▸ MATERIAL TO PROCESS
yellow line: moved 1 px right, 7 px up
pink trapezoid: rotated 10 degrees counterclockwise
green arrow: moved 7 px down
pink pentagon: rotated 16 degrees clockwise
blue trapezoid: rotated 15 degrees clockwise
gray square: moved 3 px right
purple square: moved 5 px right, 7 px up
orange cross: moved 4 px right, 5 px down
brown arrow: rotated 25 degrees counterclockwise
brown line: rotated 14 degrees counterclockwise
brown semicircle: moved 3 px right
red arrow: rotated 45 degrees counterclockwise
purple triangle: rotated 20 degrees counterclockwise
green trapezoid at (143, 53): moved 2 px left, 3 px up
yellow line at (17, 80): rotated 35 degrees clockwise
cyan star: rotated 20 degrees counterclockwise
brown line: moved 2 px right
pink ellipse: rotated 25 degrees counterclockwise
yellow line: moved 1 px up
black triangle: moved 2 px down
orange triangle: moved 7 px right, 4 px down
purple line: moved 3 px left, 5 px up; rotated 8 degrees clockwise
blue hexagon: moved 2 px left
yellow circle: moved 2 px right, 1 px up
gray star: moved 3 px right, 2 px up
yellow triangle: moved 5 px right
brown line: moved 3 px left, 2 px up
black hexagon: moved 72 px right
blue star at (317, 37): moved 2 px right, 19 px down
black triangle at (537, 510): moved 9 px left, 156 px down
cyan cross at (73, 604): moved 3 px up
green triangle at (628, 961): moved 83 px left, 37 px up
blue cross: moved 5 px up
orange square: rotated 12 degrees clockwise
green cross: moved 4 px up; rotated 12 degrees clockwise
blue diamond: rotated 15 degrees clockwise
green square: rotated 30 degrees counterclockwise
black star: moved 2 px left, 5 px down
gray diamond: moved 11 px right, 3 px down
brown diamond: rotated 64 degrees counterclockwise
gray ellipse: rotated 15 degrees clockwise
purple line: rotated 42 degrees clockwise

▸ ACTIVITY
Where does the string "left" occur in the data above? Copy every line that holds it.

▸ YOUR RESPONSE
green trapezoid at (143, 53): moved 2 px left, 3 px up
purple line: moved 3 px left, 5 px up; rotated 8 degrees clockwise
blue hexagon: moved 2 px left
brown line: moved 3 px left, 2 px up
black triangle at (537, 510): moved 9 px left, 156 px down
green triangle at (628, 961): moved 83 px left, 37 px up
black star: moved 2 px left, 5 px down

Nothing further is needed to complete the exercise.